───── Task material ─────
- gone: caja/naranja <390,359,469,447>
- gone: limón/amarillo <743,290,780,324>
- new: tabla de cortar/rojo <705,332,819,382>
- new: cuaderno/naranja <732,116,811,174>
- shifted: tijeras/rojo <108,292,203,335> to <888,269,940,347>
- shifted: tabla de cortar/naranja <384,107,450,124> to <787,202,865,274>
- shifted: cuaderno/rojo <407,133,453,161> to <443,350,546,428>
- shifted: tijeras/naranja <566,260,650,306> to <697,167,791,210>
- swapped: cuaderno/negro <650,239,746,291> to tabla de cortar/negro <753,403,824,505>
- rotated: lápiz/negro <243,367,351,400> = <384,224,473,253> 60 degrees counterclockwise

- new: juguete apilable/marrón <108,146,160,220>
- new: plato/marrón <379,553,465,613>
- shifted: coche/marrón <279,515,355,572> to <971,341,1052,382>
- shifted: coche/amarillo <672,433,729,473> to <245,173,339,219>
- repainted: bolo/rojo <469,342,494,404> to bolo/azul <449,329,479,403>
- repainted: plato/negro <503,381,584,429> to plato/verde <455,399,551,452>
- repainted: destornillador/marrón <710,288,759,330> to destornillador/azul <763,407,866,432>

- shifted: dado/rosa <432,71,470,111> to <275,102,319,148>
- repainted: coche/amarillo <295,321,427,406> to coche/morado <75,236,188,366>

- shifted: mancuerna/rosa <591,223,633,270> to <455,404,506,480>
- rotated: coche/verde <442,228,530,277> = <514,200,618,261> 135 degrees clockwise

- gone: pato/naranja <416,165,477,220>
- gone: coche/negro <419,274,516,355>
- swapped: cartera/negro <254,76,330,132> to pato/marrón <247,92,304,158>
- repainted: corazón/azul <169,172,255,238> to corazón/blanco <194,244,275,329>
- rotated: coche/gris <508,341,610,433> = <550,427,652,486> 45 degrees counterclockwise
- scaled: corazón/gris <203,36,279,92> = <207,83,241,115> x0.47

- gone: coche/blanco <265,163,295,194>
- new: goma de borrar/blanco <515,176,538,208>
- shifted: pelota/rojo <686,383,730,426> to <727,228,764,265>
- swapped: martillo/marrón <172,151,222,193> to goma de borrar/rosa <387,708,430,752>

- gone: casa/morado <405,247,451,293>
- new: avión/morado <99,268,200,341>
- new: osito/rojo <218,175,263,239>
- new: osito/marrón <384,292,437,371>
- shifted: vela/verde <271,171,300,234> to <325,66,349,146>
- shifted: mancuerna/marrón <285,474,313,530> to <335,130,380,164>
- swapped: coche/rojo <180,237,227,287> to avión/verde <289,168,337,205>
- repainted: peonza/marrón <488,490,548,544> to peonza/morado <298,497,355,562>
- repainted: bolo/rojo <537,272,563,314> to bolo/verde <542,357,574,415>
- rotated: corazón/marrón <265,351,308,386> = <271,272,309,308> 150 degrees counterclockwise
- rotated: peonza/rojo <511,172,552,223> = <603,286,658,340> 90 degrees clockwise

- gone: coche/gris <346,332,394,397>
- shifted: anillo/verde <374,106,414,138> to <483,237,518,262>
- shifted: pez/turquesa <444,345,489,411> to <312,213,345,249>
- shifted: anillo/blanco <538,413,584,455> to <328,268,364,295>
─────
• _Goal of the exercise_
Every entry above needs to be duplicated exactly.

• _Written answer_
- gone: caja/naranja <390,359,469,447>
- gone: limón/amarillo <743,290,780,324>
- new: tabla de cortar/rojo <705,332,819,382>
- new: cuaderno/naranja <732,116,811,174>
- shifted: tijeras/rojo <108,292,203,335> to <888,269,940,347>
- shifted: tabla de cortar/naranja <384,107,450,124> to <787,202,865,274>
- shifted: cuaderno/rojo <407,133,453,161> to <443,350,546,428>
- shifted: tijeras/naranja <566,260,650,306> to <697,167,791,210>
- swapped: cuaderno/negro <650,239,746,291> to tabla de cortar/negro <753,403,824,505>
- rotated: lápiz/negro <243,367,351,400> = <384,224,473,253> 60 degrees counterclockwise

- new: juguete apilable/marrón <108,146,160,220>
- new: plato/marrón <379,553,465,613>
- shifted: coche/marrón <279,515,355,572> to <971,341,1052,382>
- shifted: coche/amarillo <672,433,729,473> to <245,173,339,219>
- repainted: bolo/rojo <469,342,494,404> to bolo/azul <449,329,479,403>
- repainted: plato/negro <503,381,584,429> to plato/verde <455,399,551,452>
- repainted: destornillador/marrón <710,288,759,330> to destornillador/azul <763,407,866,432>

- shifted: dado/rosa <432,71,470,111> to <275,102,319,148>
- repainted: coche/amarillo <295,321,427,406> to coche/morado <75,236,188,366>

- shifted: mancuerna/rosa <591,223,633,270> to <455,404,506,480>
- rotated: coche/verde <442,228,530,277> = <514,200,618,261> 135 degrees clockwise

- gone: pato/naranja <416,165,477,220>
- gone: coche/negro <419,274,516,355>
- swapped: cartera/negro <254,76,330,132> to pato/marrón <247,92,304,158>
- repainted: corazón/azul <169,172,255,238> to corazón/blanco <194,244,275,329>
- rotated: coche/gris <508,341,610,433> = <550,427,652,486> 45 degrees counterclockwise
- scaled: corazón/gris <203,36,279,92> = <207,83,241,115> x0.47

- gone: coche/blanco <265,163,295,194>
- new: goma de borrar/blanco <515,176,538,208>
- shifted: pelota/rojo <686,383,730,426> to <727,228,764,265>
- swapped: martillo/marrón <172,151,222,193> to goma de borrar/rosa <387,708,430,752>

- gone: casa/morado <405,247,451,293>
- new: avión/morado <99,268,200,341>
- new: osito/rojo <218,175,263,239>
- new: osito/marrón <384,292,437,371>
- shifted: vela/verde <271,171,300,234> to <325,66,349,146>
- shifted: mancuerna/marrón <285,474,313,530> to <335,130,380,164>
- swapped: coche/rojo <180,237,227,287> to avión/verde <289,168,337,205>
- repainted: peonza/marrón <488,490,548,544> to peonza/morado <298,497,355,562>
- repainted: bolo/rojo <537,272,563,314> to bolo/verde <542,357,574,415>
- rotated: corazón/marrón <265,351,308,386> = <271,272,309,308> 150 degrees counterclockwise
- rotated: peonza/rojo <511,172,552,223> = <603,286,658,340> 90 degrees clockwise

- gone: coche/gris <346,332,394,397>
- shifted: anillo/verde <374,106,414,138> to <483,237,518,262>
- shifted: pez/turquesa <444,345,489,411> to <312,213,345,249>
- shifted: anillo/blanco <538,413,584,455> to <328,268,364,295>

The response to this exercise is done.